→ **Your instructions**
Could the listing below be reproduced exactly, minus its pictures?

→ **Information shown**
____

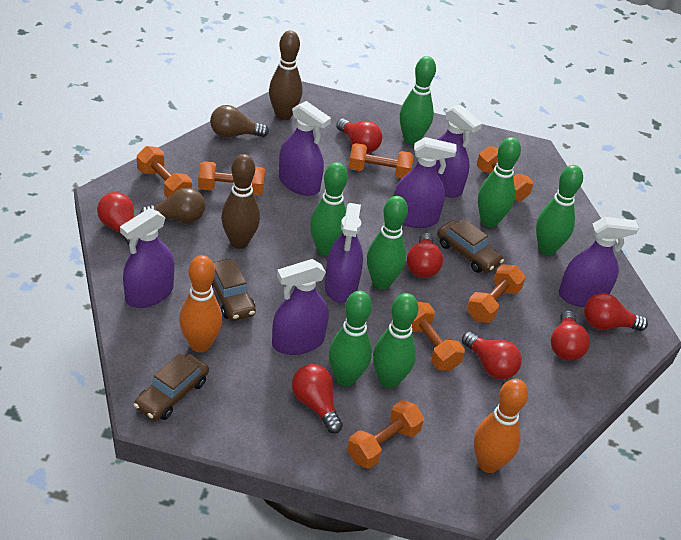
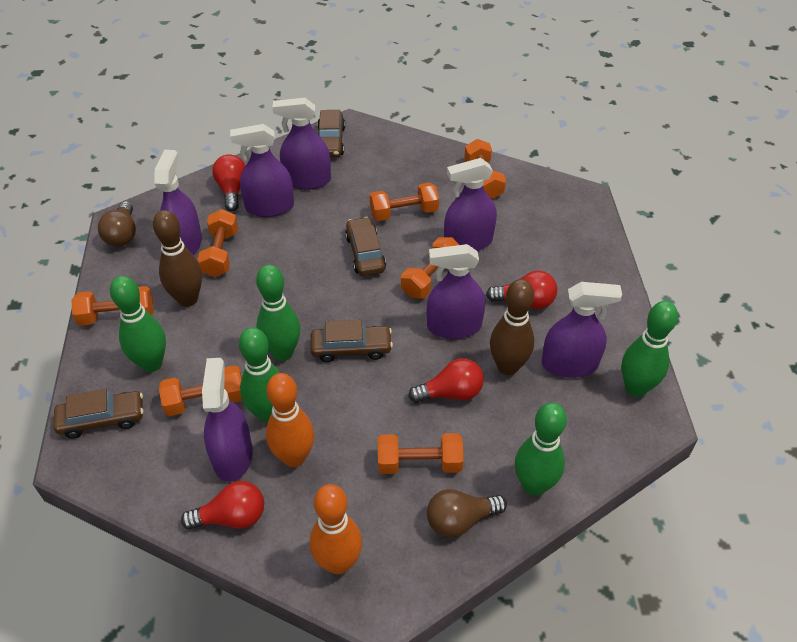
brown car: 3 -> 4
green bowling pin: 7 -> 5
red light bulb: 7 -> 4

____

→ **Task solution**
brown car: 3 -> 4
green bowling pin: 7 -> 5
red light bulb: 7 -> 4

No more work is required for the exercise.